Task objective: Copy out again, unchanged, the listing below from the line that has "old: brown spinning top (1st from left)" through the line that has "old: purple spinning top".

Input data:
▼▼▼
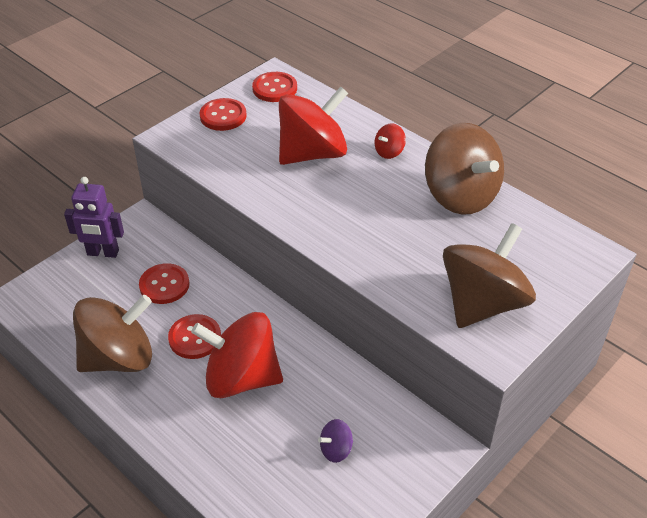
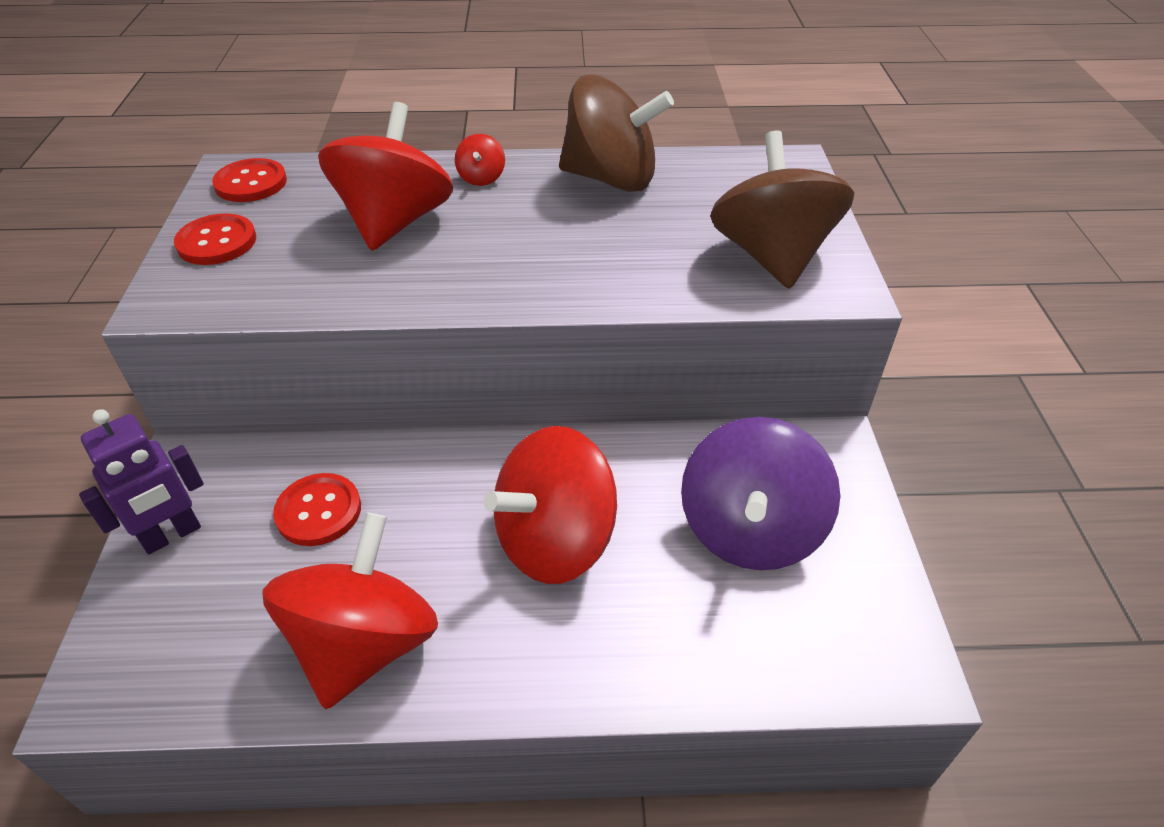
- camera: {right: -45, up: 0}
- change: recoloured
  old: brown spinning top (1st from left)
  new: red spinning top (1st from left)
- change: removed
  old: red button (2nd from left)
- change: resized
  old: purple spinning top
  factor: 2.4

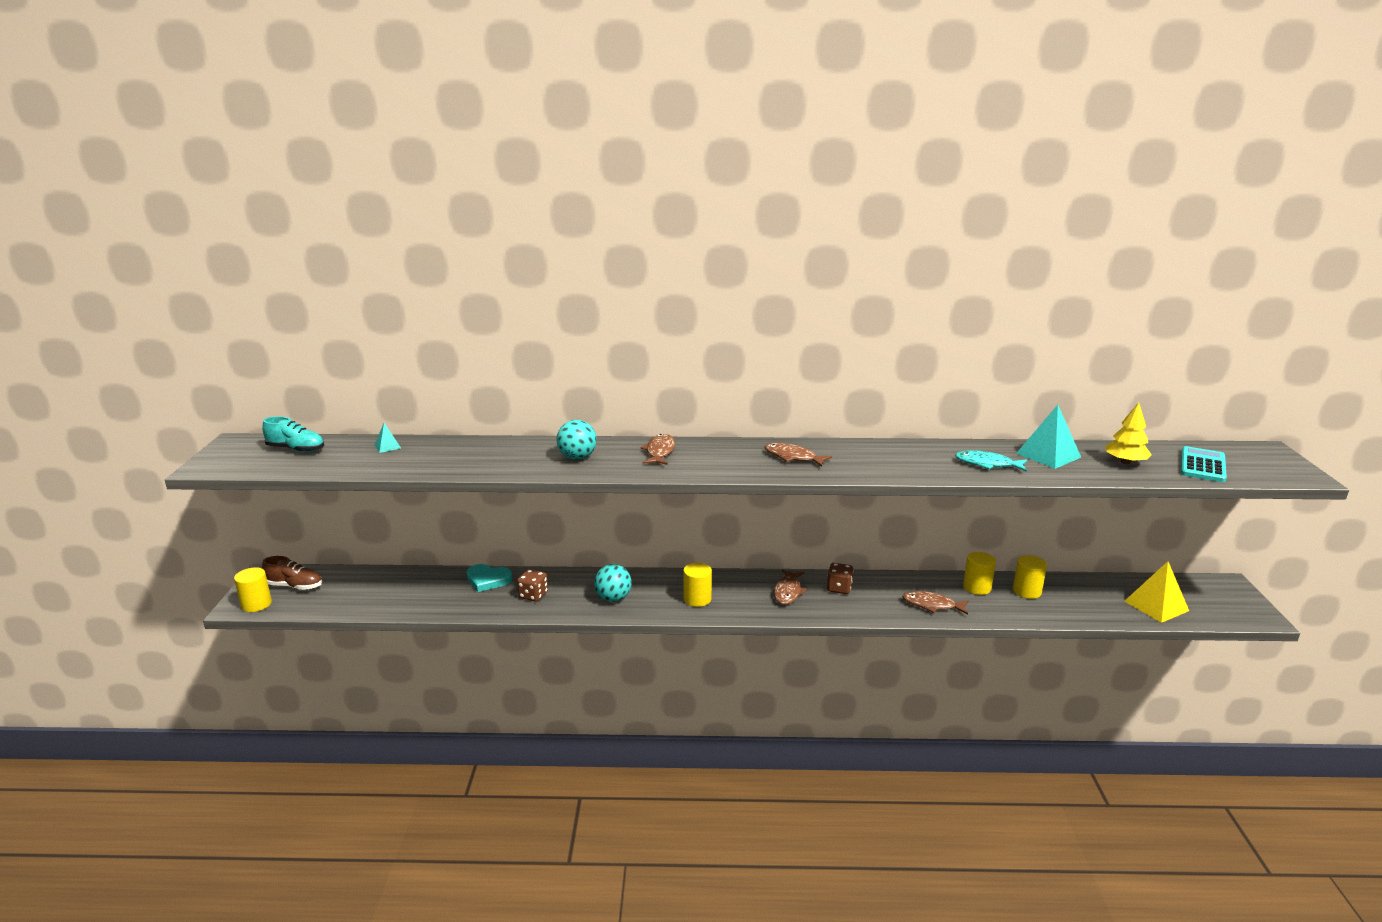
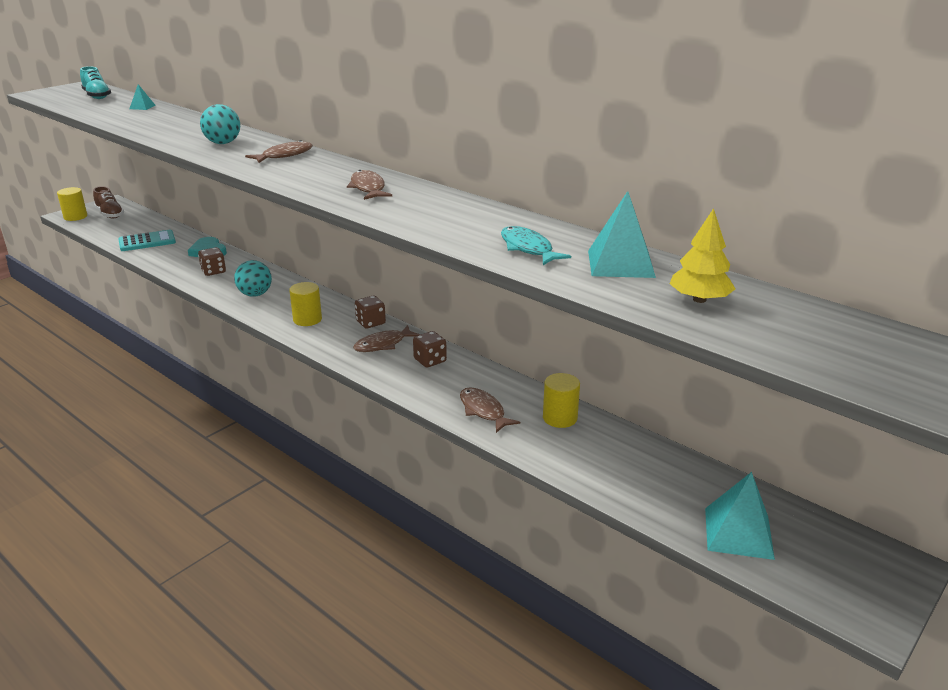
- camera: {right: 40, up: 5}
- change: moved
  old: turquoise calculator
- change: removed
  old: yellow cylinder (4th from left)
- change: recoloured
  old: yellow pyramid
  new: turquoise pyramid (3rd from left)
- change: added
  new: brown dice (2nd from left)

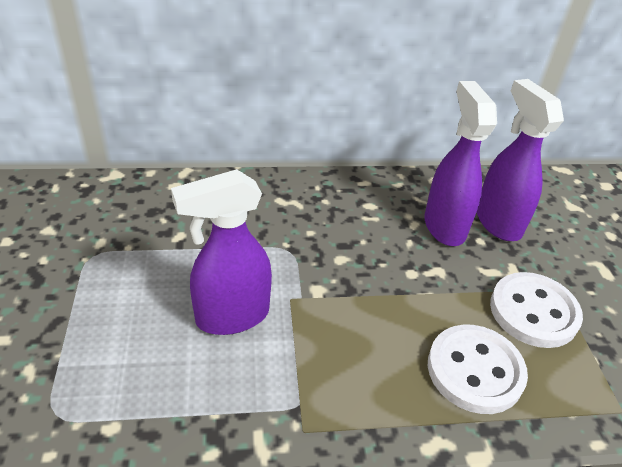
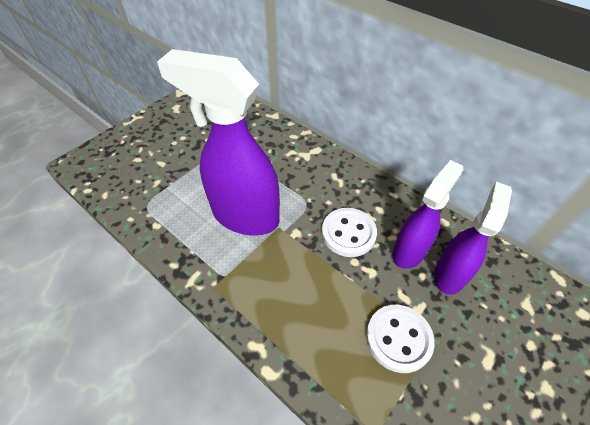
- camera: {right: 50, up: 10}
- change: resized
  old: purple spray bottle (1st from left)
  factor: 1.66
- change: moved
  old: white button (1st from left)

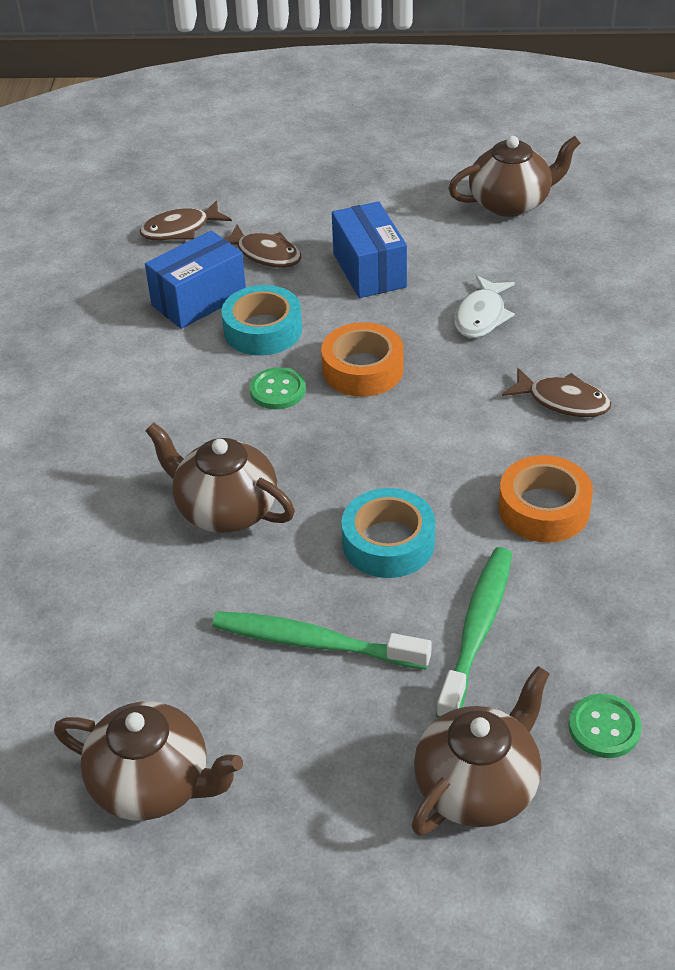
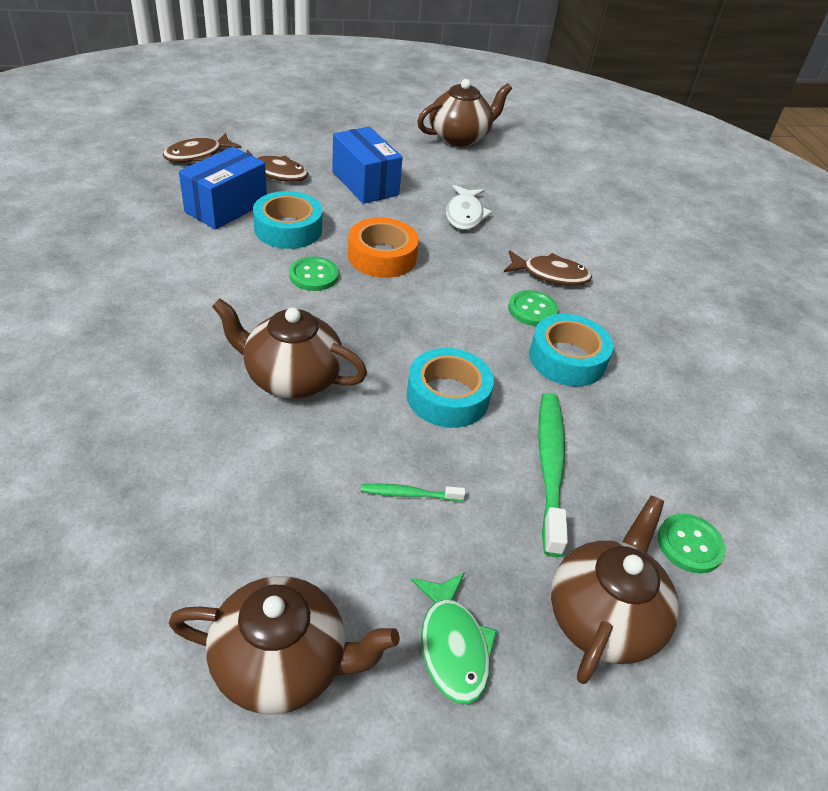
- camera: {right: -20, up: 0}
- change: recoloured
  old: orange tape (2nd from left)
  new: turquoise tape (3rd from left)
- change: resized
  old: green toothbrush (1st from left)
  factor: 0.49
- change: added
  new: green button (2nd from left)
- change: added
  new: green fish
▲▲▲
Solution for this task:
  old: brown spinning top (1st from left)
  new: red spinning top (1st from left)
- change: removed
  old: red button (2nd from left)
- change: resized
  old: purple spinning top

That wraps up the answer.